The problem
Pictures aside, reproduce exactly and only the lines below, starting at the one containing "Give the centreline" and ending at the last line.

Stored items
----------------------------------------
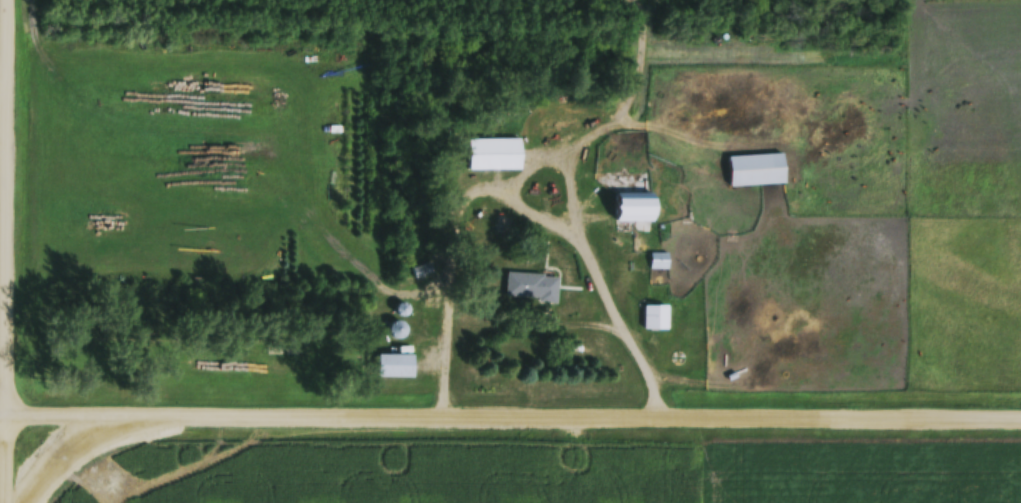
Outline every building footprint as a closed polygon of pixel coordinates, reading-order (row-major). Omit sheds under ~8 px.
[(522,142),(468,142),(468,172),(522,172),(522,142)] [(786,187),(784,157),(728,159),(729,189),(786,187)] [(617,225),(657,225),(657,196),(617,196),(617,225)] [(511,235),(509,220),(497,221),(498,237),(511,235)] [(668,257),(650,257),(650,272),(668,272),(668,257)] [(413,280),(432,278),(432,267),(412,269),(413,280)] [(506,302),(557,305),(559,279),(507,276),(506,302)] [(668,332),(668,309),(643,309),(643,332),(668,332)] [(414,380),(414,358),(377,358),(377,380),(414,380)]
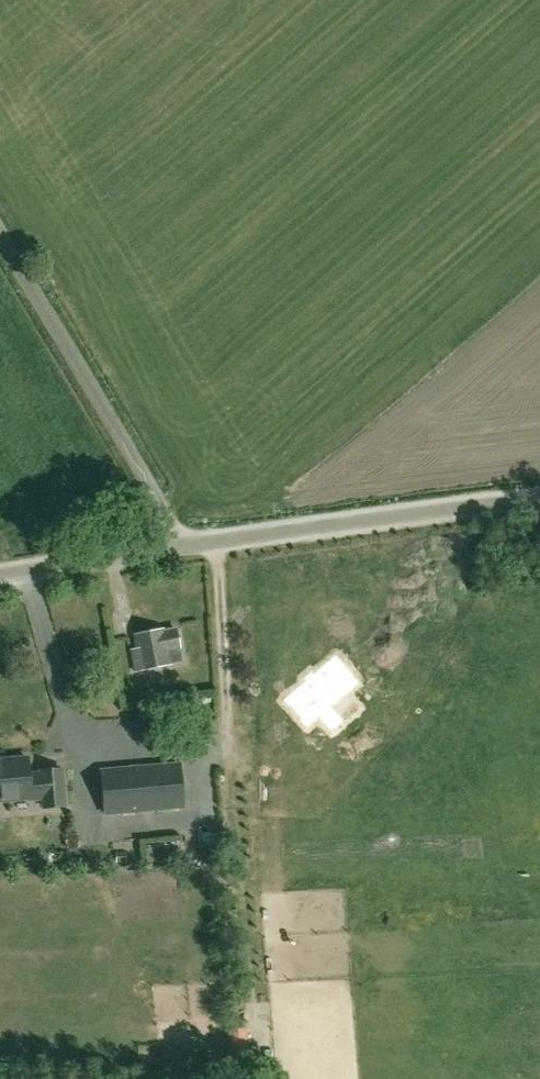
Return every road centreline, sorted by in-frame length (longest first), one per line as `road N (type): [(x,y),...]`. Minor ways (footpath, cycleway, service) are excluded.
road 1 (unclassified): [(179,549),(539,504)]
road 2 (unclassified): [(179,549),(0,234)]
road 3 (unclassified): [(0,580),(179,549)]

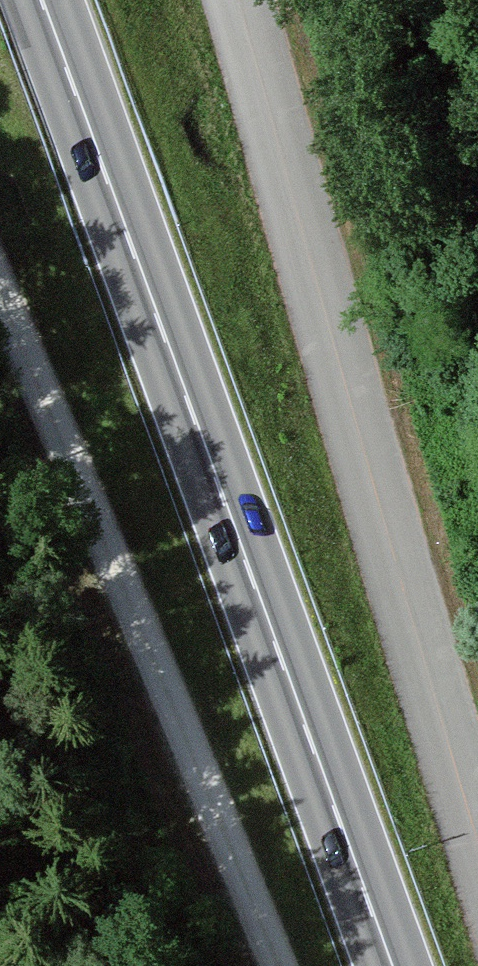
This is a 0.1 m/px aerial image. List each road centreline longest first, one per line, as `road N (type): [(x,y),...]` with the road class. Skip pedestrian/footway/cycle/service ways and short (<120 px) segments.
road 1 (primary): [(392,965),(43,0)]
road 2 (unclassified): [(238,0),(477,772)]
road 3 (track): [(282,965),(0,291)]

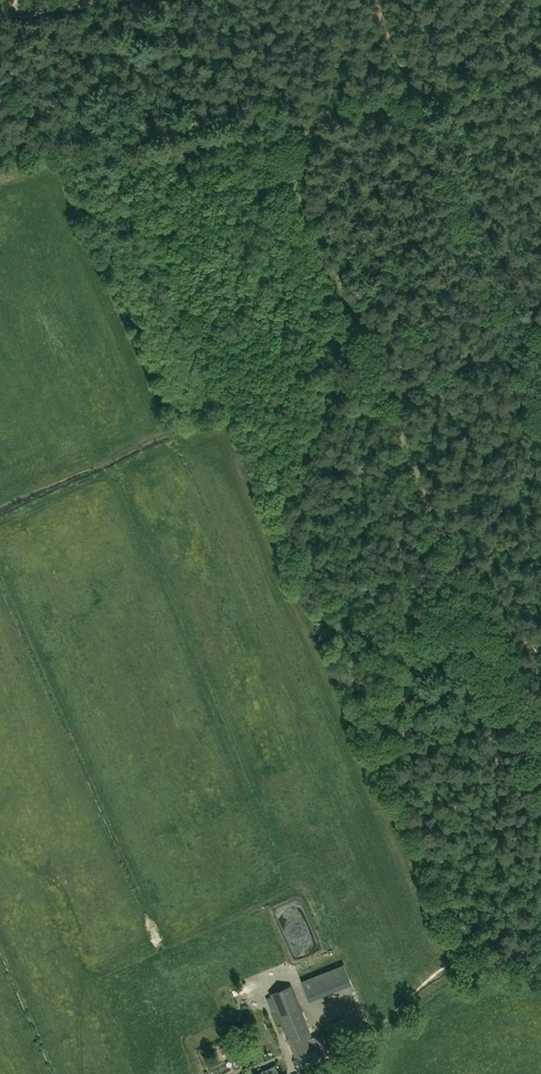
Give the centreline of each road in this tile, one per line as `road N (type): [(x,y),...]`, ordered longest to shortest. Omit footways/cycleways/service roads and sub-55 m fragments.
road 1 (track): [(410,88),(297,117),(268,149),(540,792)]
road 2 (track): [(329,1073),(462,969)]

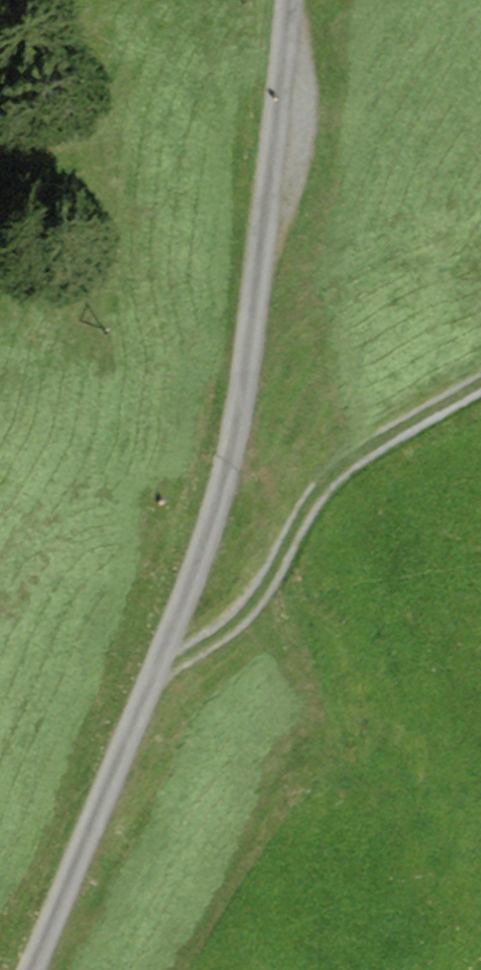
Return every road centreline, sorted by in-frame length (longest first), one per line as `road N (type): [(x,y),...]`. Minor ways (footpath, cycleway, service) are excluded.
road 1 (unclassified): [(27,969),(51,934),(155,673),(259,281),(294,0)]
road 2 (track): [(480,378),(325,478),(243,609),(155,673)]

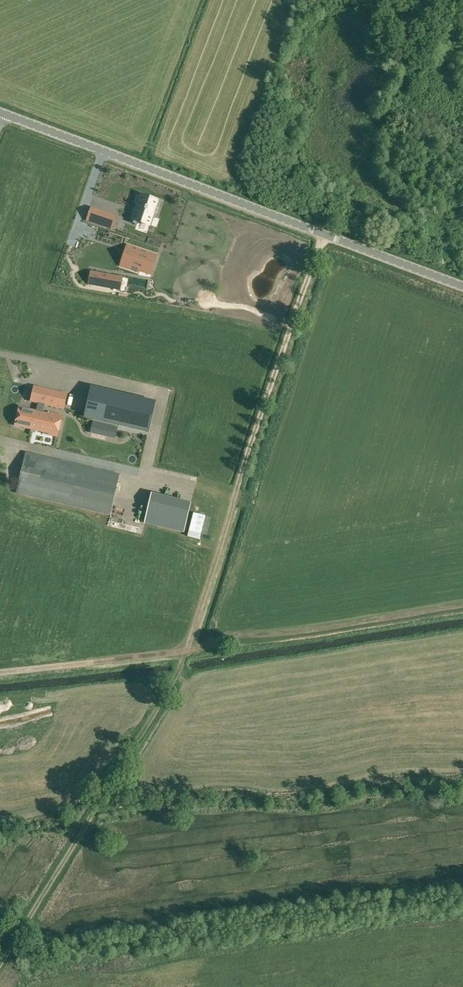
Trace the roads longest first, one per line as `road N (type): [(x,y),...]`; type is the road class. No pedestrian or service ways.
road 1 (tertiary): [(462,286),(0,112)]
road 2 (track): [(183,662),(324,234)]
----------------------------------------
Response to the exercise
Give the centreline of each road in this tile, one per line as `road N (type): [(x,y),...]`, ordered longest to shortest. Omit footways/cycleways/service roads and sub-55 m fragments.
road 1 (track): [(410,88),(297,117),(268,149),(540,792)]
road 2 (track): [(329,1073),(462,969)]

Return every road centreline, sorted by in-frame length (longest first), one per line as `road N (type): [(x,y),...]`. Minor ways (footpath, cycleway, service) are excluded.
road 1 (unclassified): [(27,969),(51,934),(155,673),(259,281),(294,0)]
road 2 (track): [(480,378),(325,478),(243,609),(155,673)]

Trace the roads longest first, one per line as `road N (type): [(x,y),...]`; type is the road class. No pedestrian or service ways.
road 1 (tertiary): [(462,286),(0,112)]
road 2 (track): [(183,662),(324,234)]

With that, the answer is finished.